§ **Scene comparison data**

--*--

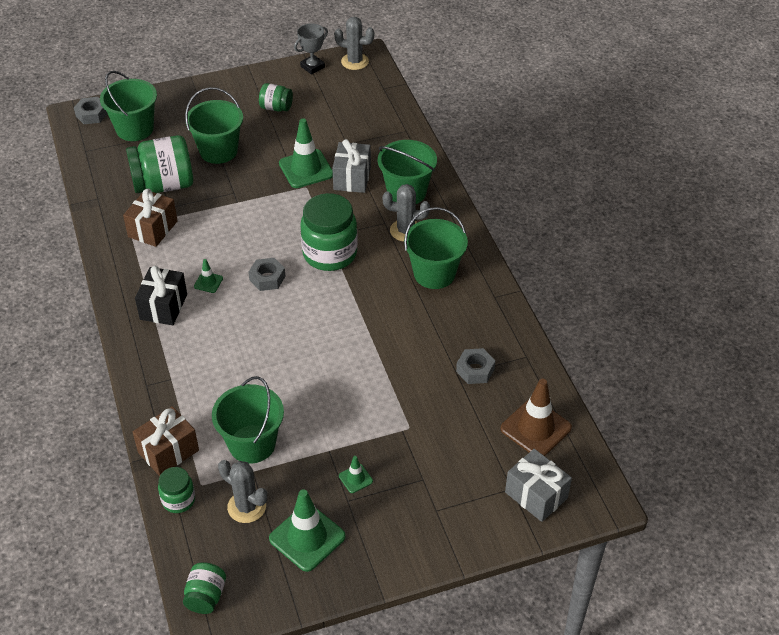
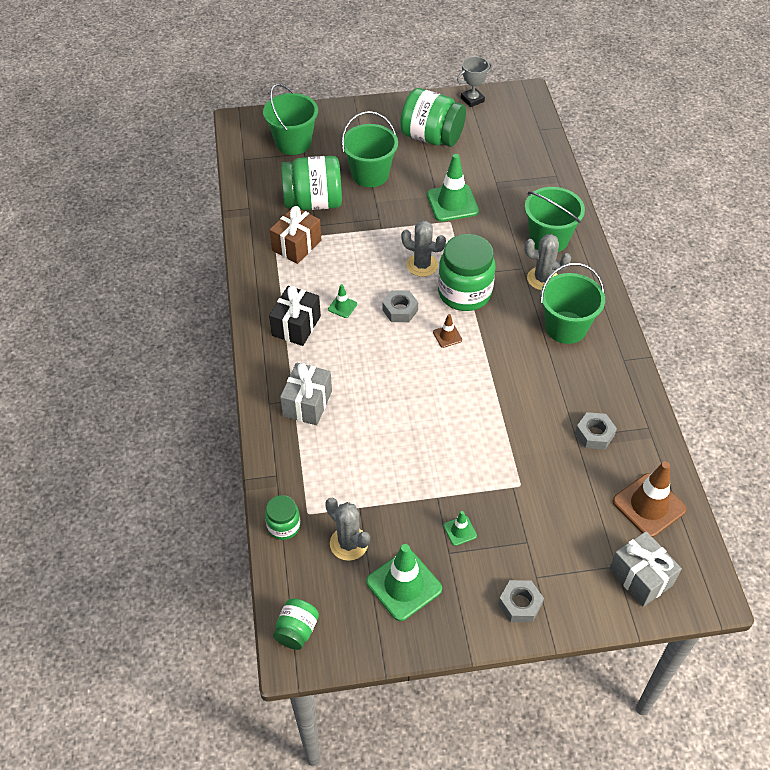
camera: 10 degrees right, 5 degrees up
grey nut [74,97,107,124] -> grey nut moved to [499,580,544,622]
brown gift [133,406,199,476] -> none
green bucket [212,376,284,464] -> none
green jar [259,83,293,112] -> green jar [400,88,466,147], size x1.91
grey gift [332,139,371,193] -> grey gift moved to [280,363,332,425]
grey cactus [334,17,374,70] -> grey cactus moved to [401,220,446,277]
none -> brown traffic cone [433,314,462,348]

--*--

§ **Goal of the exercise**
An exact copy of the data above is required, printed without its pictures.

§ **Finished task**
camera: 10 degrees right, 5 degrees up
grey nut [74,97,107,124] -> grey nut moved to [499,580,544,622]
brown gift [133,406,199,476] -> none
green bucket [212,376,284,464] -> none
green jar [259,83,293,112] -> green jar [400,88,466,147], size x1.91
grey gift [332,139,371,193] -> grey gift moved to [280,363,332,425]
grey cactus [334,17,374,70] -> grey cactus moved to [401,220,446,277]
none -> brown traffic cone [433,314,462,348]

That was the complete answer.